■ EXERCISE GOAL: When the word "minus" shows up in a line of the data below, copy that whole line.

Dataset items:
# # #

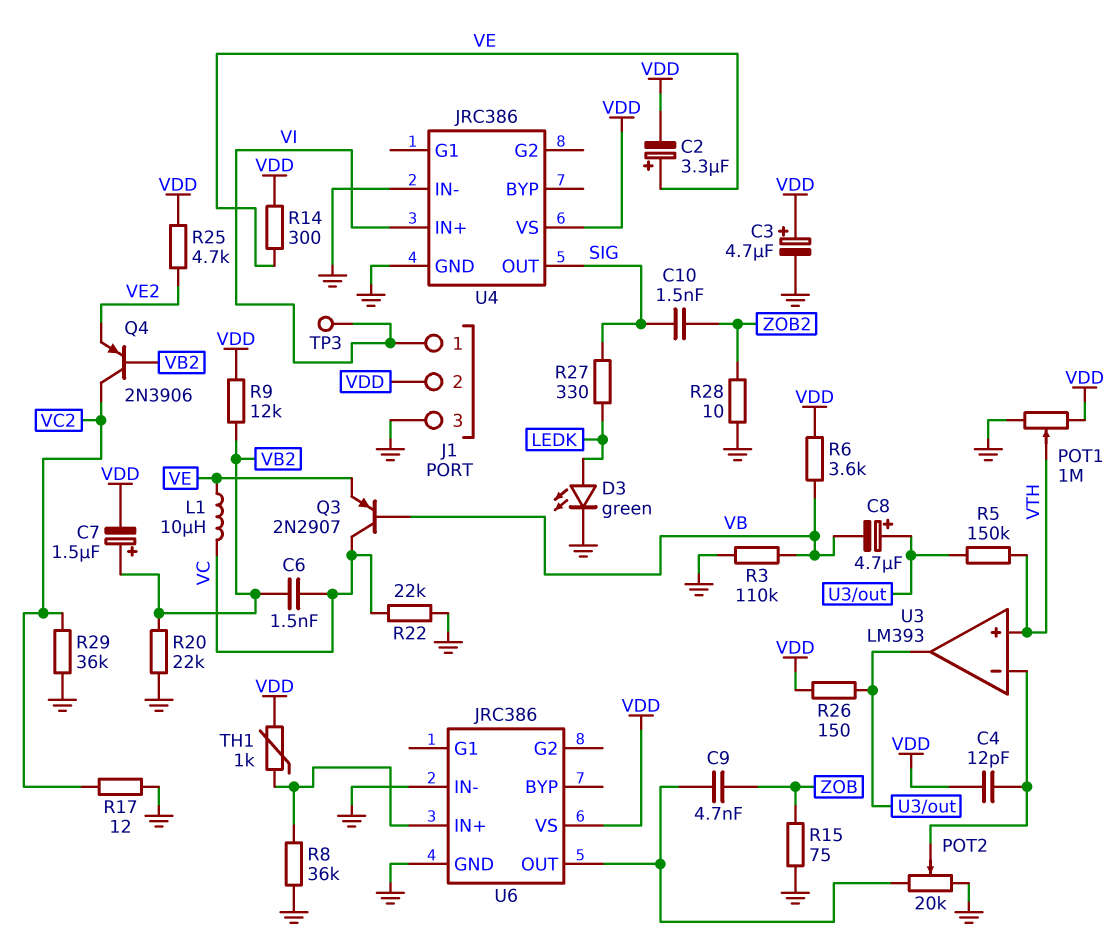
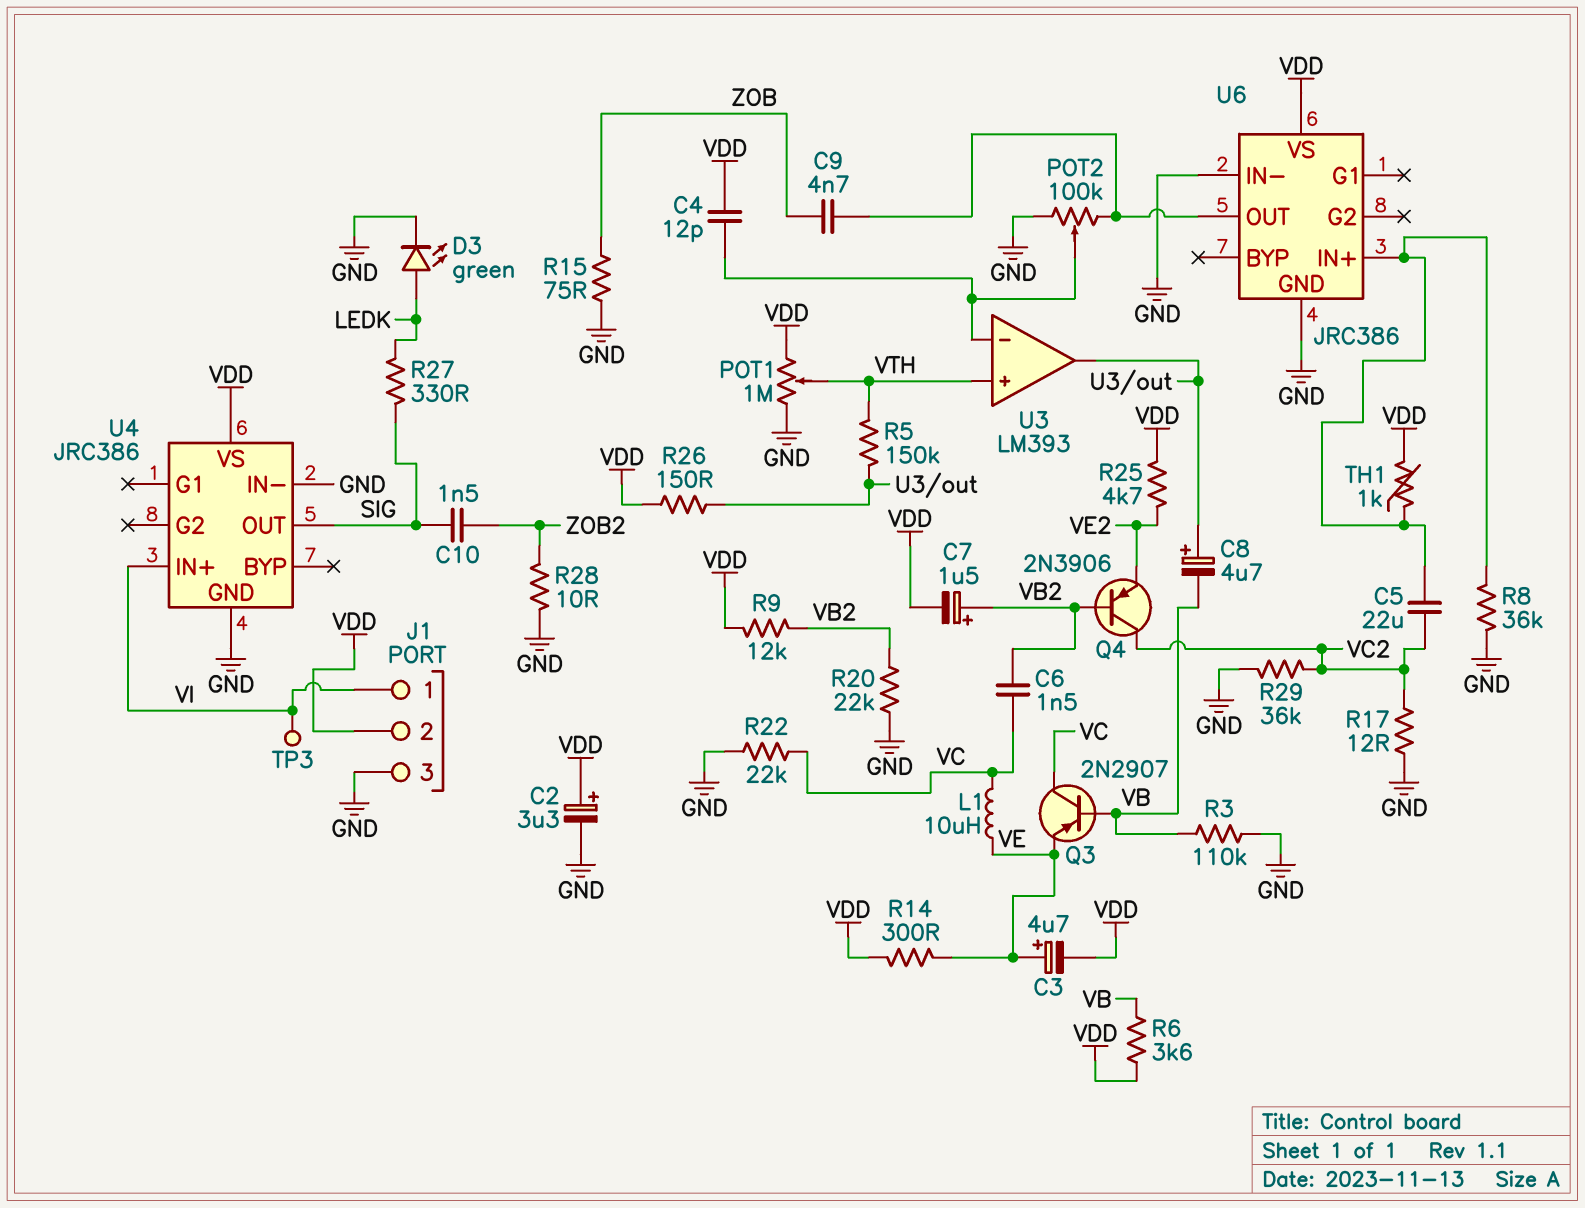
C2: 3.3uF (plus VE, minus VDD) -> 3.3uF (plus VDD, minus GND)
C3: 4.7uF (plus VDD, minus GND) -> 4.7uF (plus VE, minus VDD)
C5: none -> 22uF (U6/IN+, VC2)
POT2: 20k (GND, U6/OUT, wiper U3/in-) -> 100k (GND, U6/OUT, wiper U3/in-)

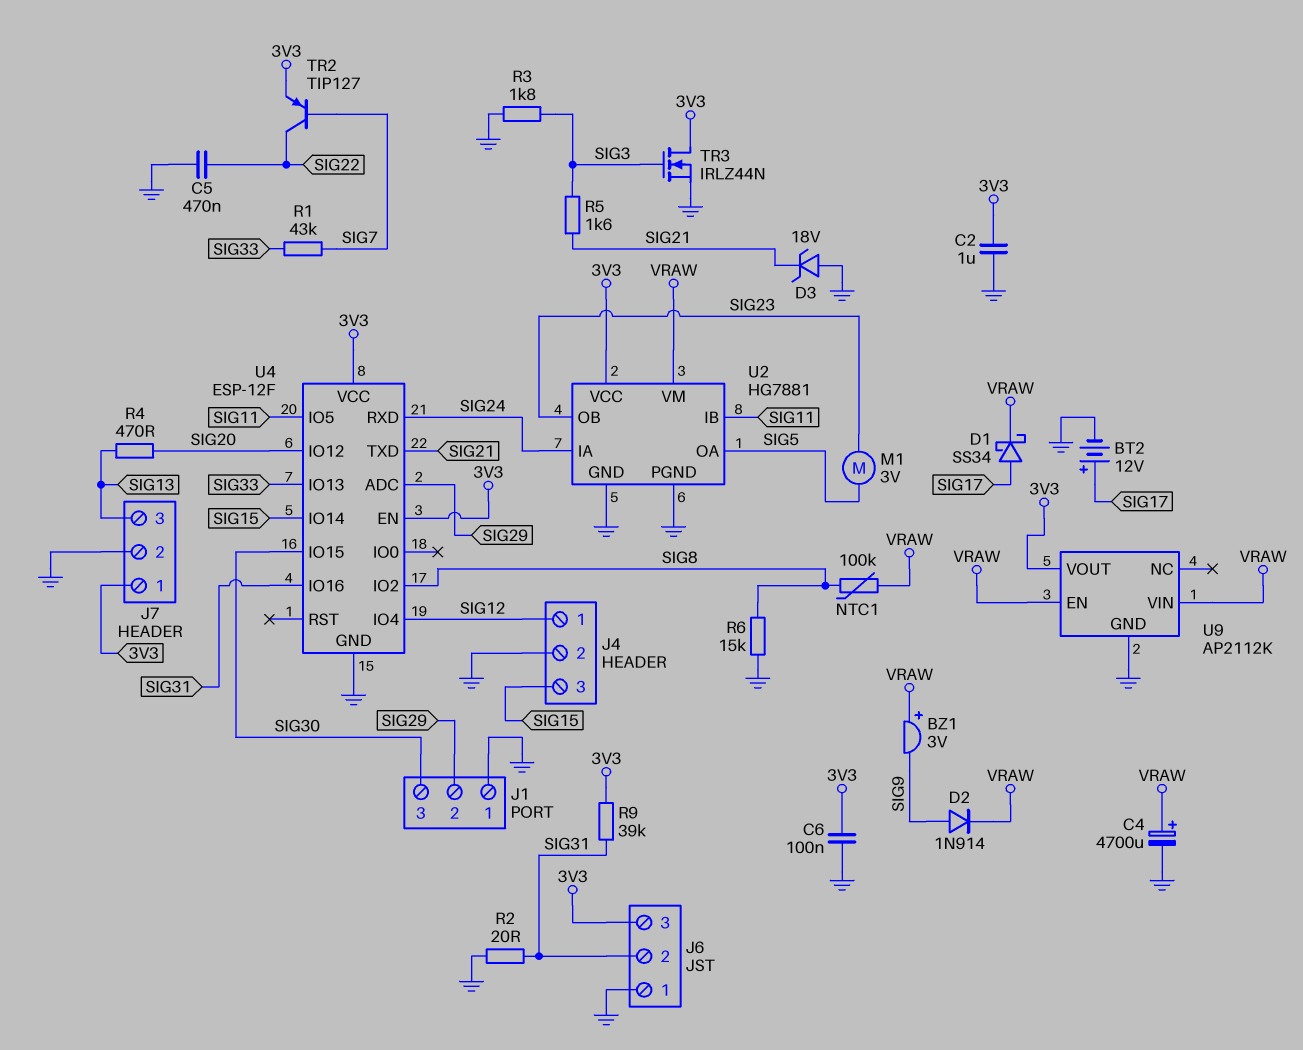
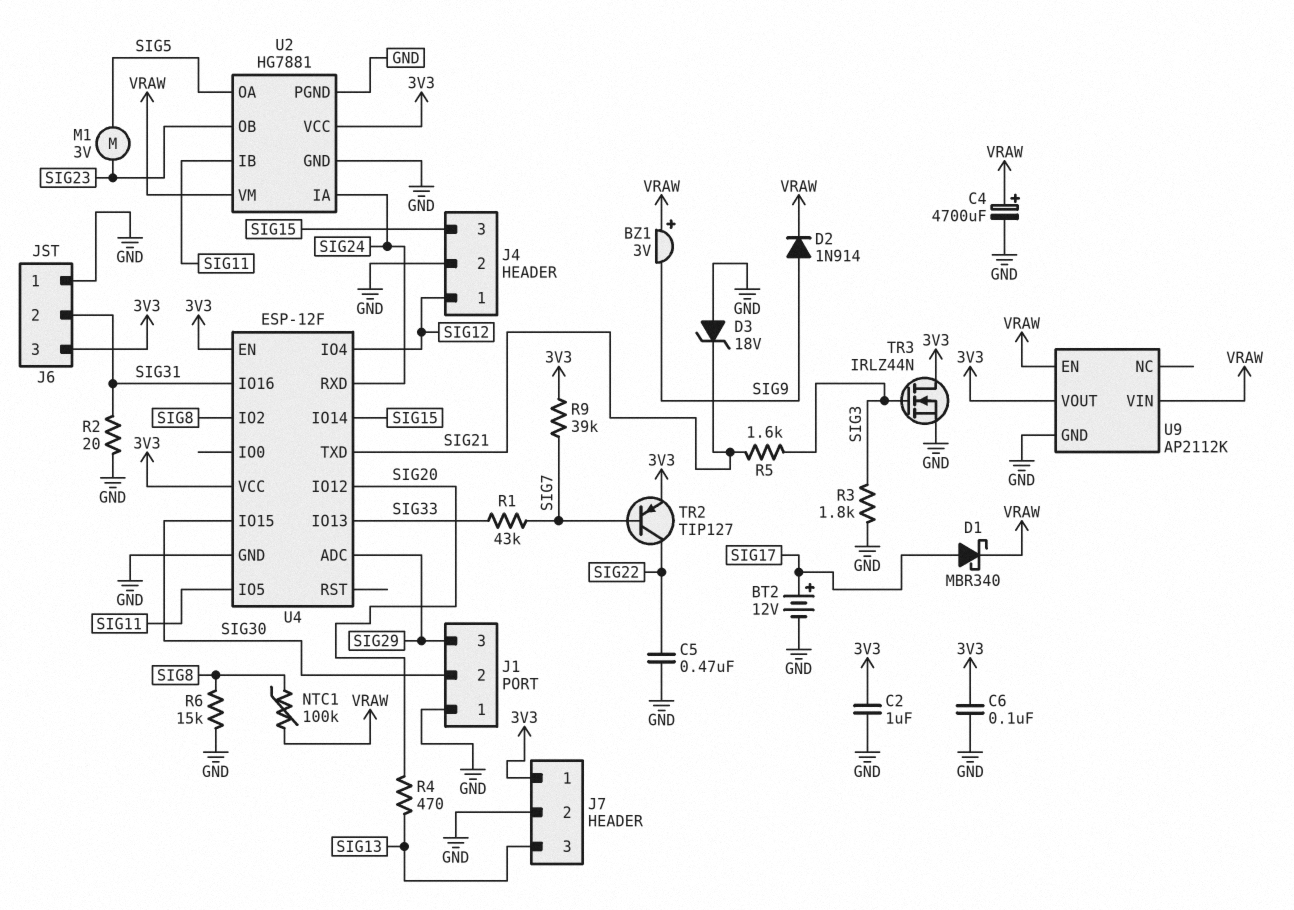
D1: schottky SS34 (A SIG17, K VRAW) -> schottky MBR340 (A SIG17, K VRAW)
J1 pin 2: SIG29 -> SIG30
J1 pin 3: SIG30 -> SIG29
R9: 39k (3V3, SIG31) -> 39k (3V3, SIG7)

# # #

■ TASK RESPONSE:
C2: 3.3uF (plus VE, minus VDD) -> 3.3uF (plus VDD, minus GND)
C3: 4.7uF (plus VDD, minus GND) -> 4.7uF (plus VE, minus VDD)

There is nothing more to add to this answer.